* Work to complete: Copy the entries below word for word, beginning with the line that contains "depot (751, 717)" and continuing through the last line of the entries.

**** Data in this exercise

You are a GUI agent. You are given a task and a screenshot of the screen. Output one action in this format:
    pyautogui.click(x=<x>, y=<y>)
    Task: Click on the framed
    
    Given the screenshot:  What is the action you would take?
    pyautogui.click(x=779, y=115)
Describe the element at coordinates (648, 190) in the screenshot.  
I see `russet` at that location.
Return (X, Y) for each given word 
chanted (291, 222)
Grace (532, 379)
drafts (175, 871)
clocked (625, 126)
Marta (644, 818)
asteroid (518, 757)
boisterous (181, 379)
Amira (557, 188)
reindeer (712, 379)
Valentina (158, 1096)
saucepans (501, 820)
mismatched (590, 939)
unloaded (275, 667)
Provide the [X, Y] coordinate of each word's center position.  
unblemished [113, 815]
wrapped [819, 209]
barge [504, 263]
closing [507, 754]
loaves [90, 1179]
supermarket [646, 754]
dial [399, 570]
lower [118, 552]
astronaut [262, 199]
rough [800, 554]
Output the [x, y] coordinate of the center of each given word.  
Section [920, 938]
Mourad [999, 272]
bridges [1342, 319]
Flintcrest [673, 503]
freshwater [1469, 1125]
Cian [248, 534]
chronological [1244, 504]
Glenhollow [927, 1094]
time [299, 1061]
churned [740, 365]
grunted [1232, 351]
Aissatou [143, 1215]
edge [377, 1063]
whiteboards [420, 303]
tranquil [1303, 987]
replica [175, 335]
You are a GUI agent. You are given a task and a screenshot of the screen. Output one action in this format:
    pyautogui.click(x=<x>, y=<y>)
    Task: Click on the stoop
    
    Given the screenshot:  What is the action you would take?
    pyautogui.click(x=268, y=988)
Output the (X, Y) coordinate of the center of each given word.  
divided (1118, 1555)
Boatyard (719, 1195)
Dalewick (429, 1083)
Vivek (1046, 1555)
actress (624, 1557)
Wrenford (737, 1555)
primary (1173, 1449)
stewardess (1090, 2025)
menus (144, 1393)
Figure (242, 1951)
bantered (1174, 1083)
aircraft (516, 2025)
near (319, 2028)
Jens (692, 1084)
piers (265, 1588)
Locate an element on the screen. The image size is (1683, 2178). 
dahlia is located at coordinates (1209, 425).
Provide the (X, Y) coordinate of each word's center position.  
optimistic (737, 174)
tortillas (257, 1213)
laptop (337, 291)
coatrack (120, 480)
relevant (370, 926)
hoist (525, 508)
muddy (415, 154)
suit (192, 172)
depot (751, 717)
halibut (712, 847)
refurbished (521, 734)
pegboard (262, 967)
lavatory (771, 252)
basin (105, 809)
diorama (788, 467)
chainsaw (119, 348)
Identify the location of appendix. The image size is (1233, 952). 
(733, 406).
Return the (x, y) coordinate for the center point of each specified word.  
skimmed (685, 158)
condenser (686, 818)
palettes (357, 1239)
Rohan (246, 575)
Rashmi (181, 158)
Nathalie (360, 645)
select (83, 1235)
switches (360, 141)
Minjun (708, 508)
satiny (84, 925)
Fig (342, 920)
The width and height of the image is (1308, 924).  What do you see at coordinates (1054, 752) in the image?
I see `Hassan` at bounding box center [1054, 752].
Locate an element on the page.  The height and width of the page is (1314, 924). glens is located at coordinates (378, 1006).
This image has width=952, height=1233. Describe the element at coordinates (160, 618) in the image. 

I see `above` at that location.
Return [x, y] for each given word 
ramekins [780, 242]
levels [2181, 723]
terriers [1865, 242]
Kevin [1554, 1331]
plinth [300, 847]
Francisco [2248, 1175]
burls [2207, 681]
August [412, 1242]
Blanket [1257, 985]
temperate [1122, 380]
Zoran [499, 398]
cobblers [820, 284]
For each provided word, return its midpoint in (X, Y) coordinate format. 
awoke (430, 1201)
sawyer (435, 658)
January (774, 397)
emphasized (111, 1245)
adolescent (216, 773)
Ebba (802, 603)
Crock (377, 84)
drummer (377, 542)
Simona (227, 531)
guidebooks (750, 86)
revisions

********

* Task answer:
depot (751, 717)
halibut (712, 847)
refurbished (521, 734)
pegboard (262, 967)
lavatory (771, 252)
basin (105, 809)
diorama (788, 467)
chainsaw (119, 348)
Identify the location of appendix. The image size is (1233, 952). 
(733, 406).
Return the (x, y) coordinate for the center point of each specified word.  
skimmed (685, 158)
condenser (686, 818)
palettes (357, 1239)
Rohan (246, 575)
Rashmi (181, 158)
Nathalie (360, 645)
select (83, 1235)
switches (360, 141)
Minjun (708, 508)
satiny (84, 925)
Fig (342, 920)
The width and height of the image is (1308, 924).  What do you see at coordinates (1054, 752) in the image?
I see `Hassan` at bounding box center [1054, 752].
Locate an element on the page.  The height and width of the page is (1314, 924). glens is located at coordinates (378, 1006).
This image has width=952, height=1233. Describe the element at coordinates (160, 618) in the image. 

I see `above` at that location.
Return [x, y] for each given word 
ramekins [780, 242]
levels [2181, 723]
terriers [1865, 242]
Kevin [1554, 1331]
plinth [300, 847]
Francisco [2248, 1175]
burls [2207, 681]
August [412, 1242]
Blanket [1257, 985]
temperate [1122, 380]
Zoran [499, 398]
cobblers [820, 284]
For each provided word, return its midpoint in (X, Y) coordinate format. 
awoke (430, 1201)
sawyer (435, 658)
January (774, 397)
emphasized (111, 1245)
adolescent (216, 773)
Ebba (802, 603)
Crock (377, 84)
drummer (377, 542)
Simona (227, 531)
guidebooks (750, 86)
revisions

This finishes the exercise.